Data excerpts:
..............................
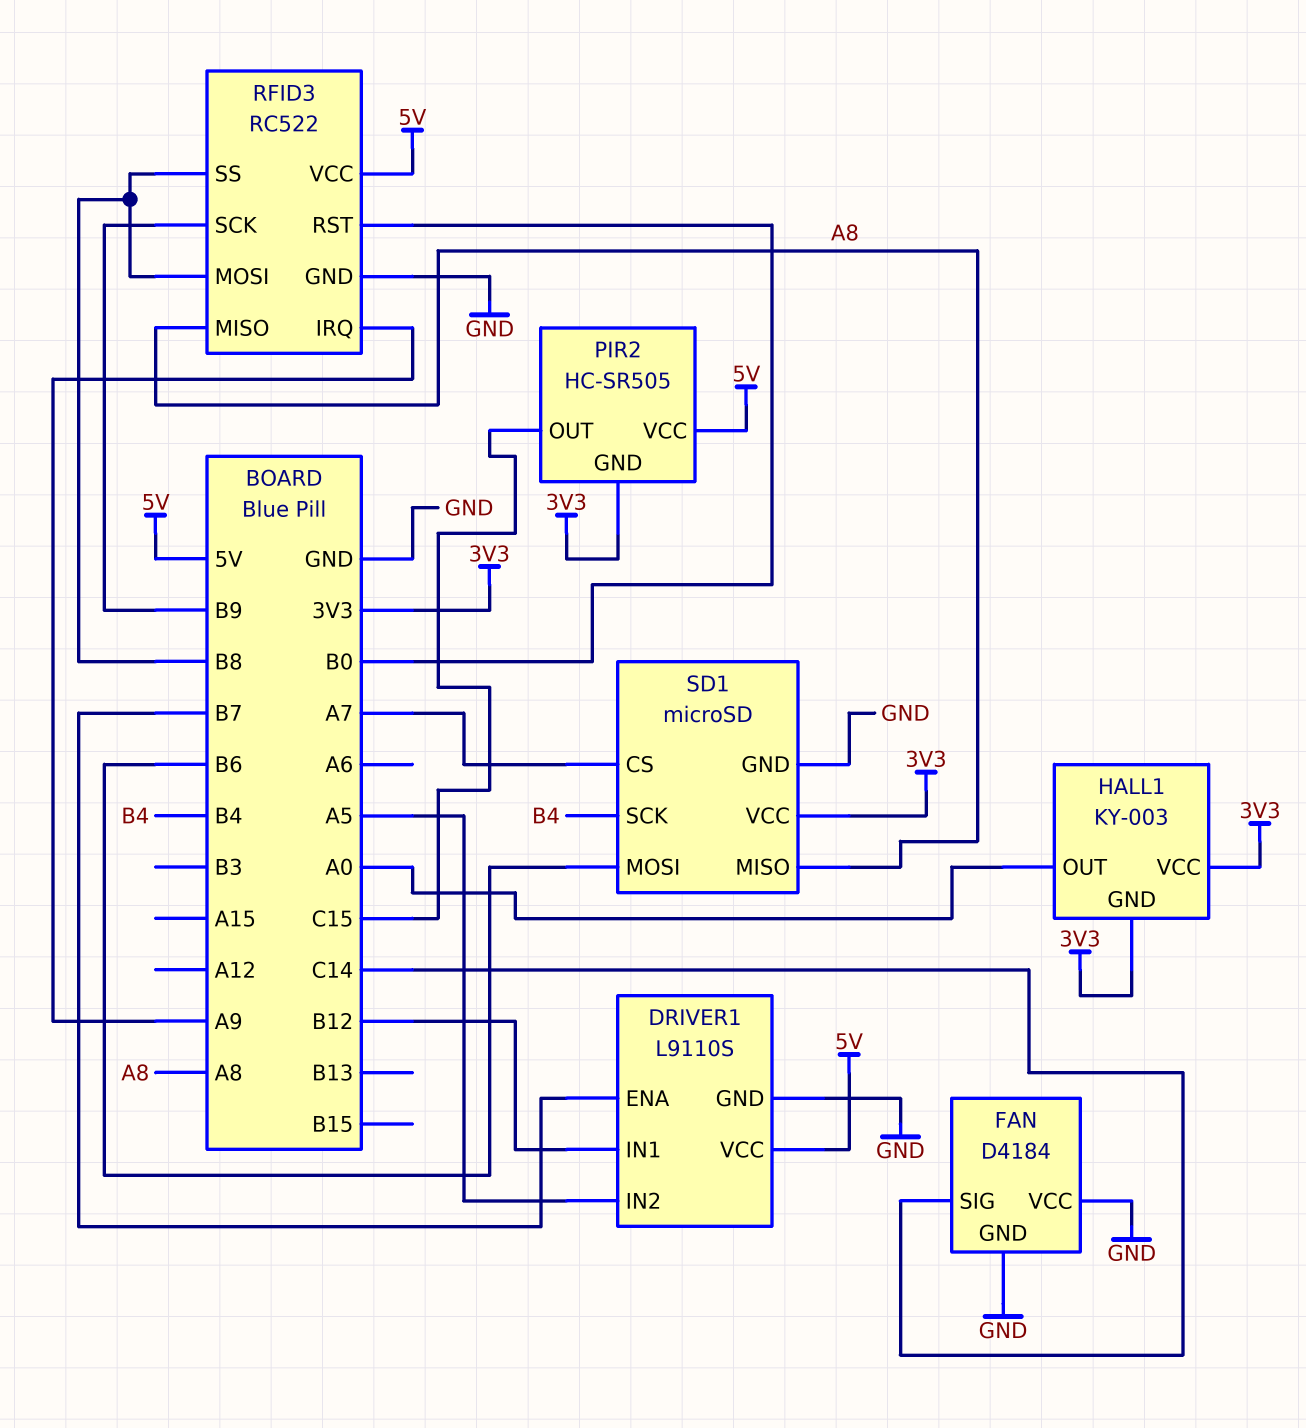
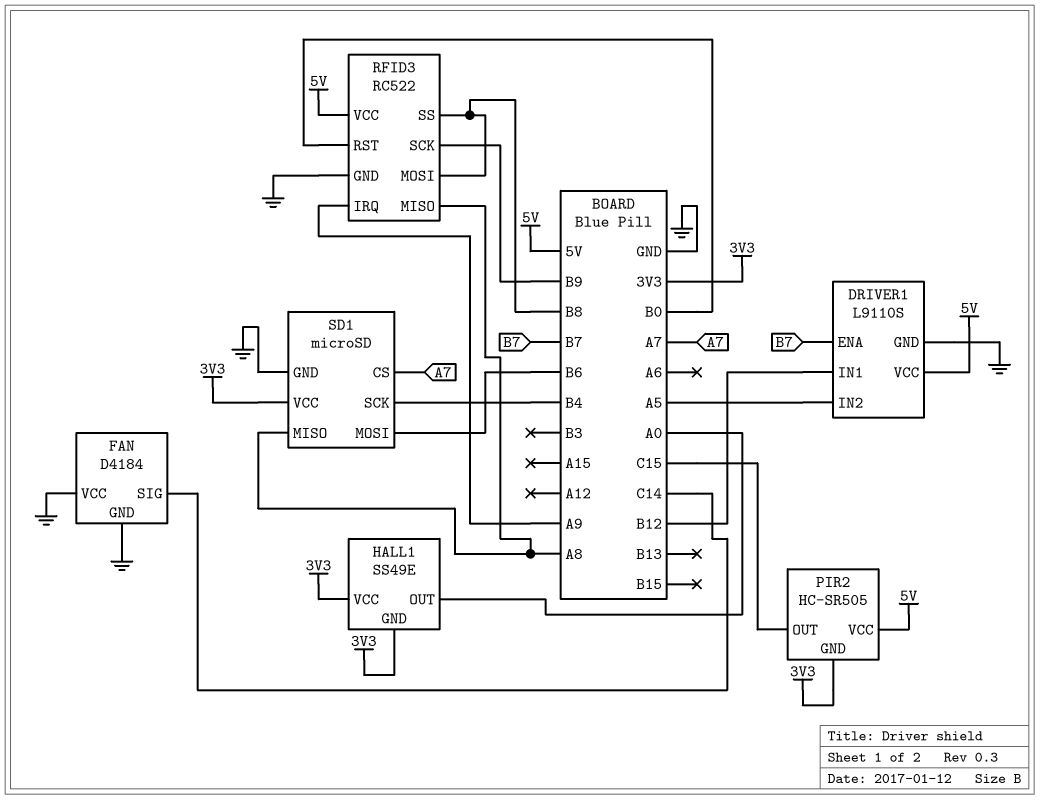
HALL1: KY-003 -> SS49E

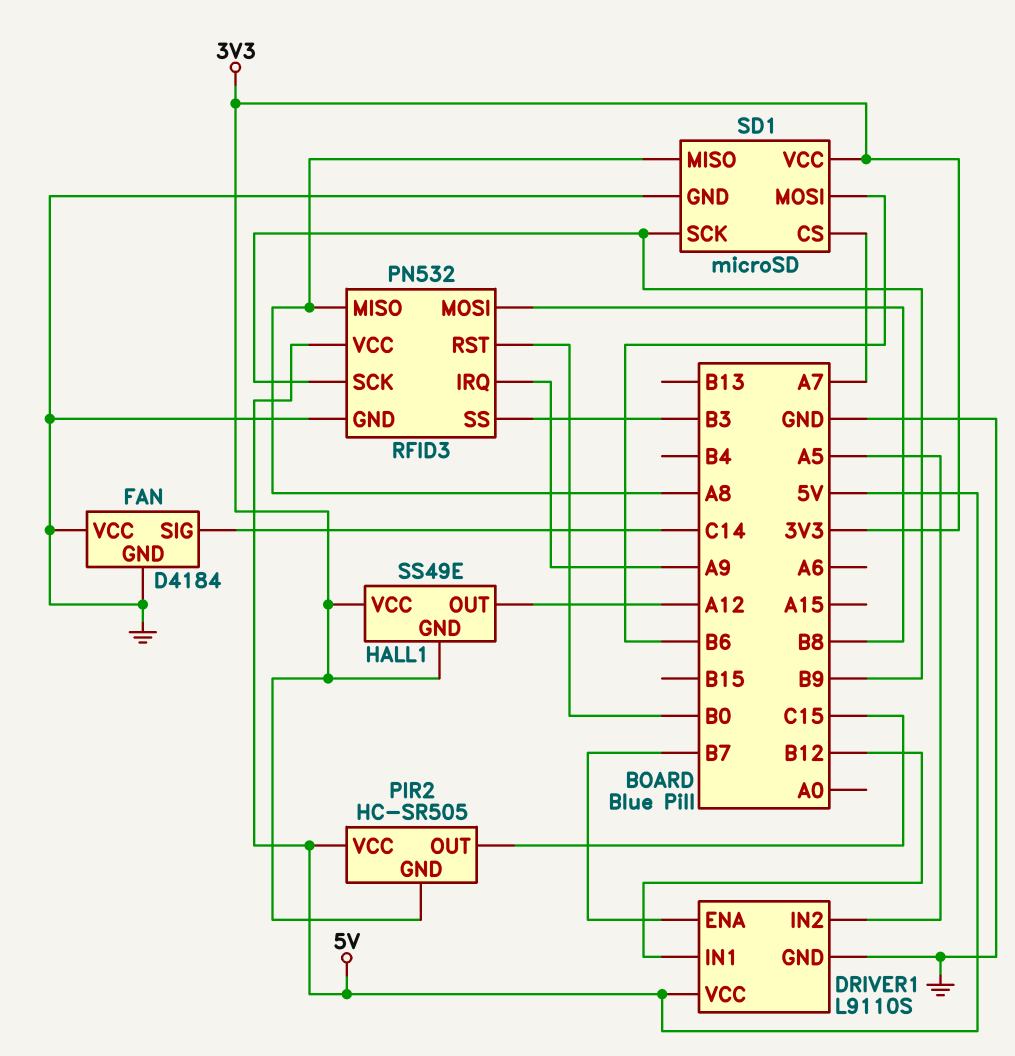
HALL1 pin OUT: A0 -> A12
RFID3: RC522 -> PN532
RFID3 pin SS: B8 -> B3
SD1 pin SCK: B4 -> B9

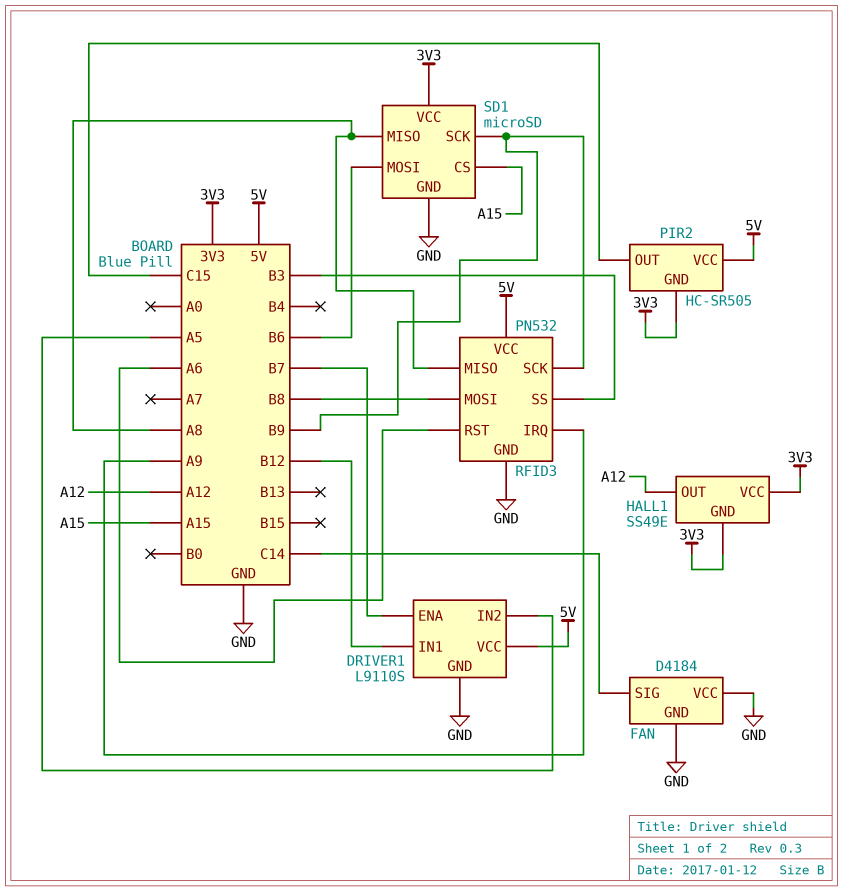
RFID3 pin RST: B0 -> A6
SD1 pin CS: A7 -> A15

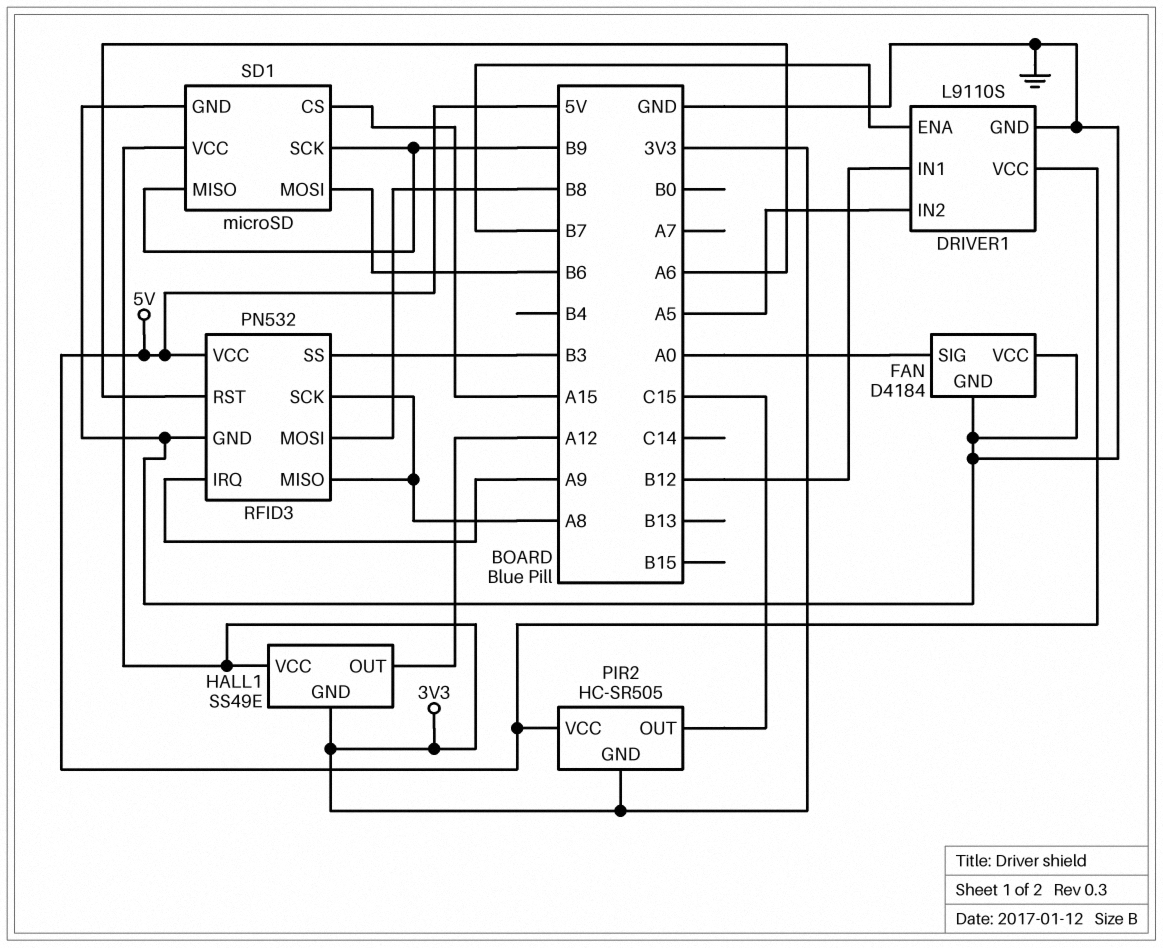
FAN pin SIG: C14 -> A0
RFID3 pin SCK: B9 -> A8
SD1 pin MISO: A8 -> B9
..............................
Task instructions>
Word for word, repeat each line of the records, and leave every image out.

Result for this exercise>
HALL1: KY-003 -> SS49E

HALL1 pin OUT: A0 -> A12
RFID3: RC522 -> PN532
RFID3 pin SS: B8 -> B3
SD1 pin SCK: B4 -> B9

RFID3 pin RST: B0 -> A6
SD1 pin CS: A7 -> A15

FAN pin SIG: C14 -> A0
RFID3 pin SCK: B9 -> A8
SD1 pin MISO: A8 -> B9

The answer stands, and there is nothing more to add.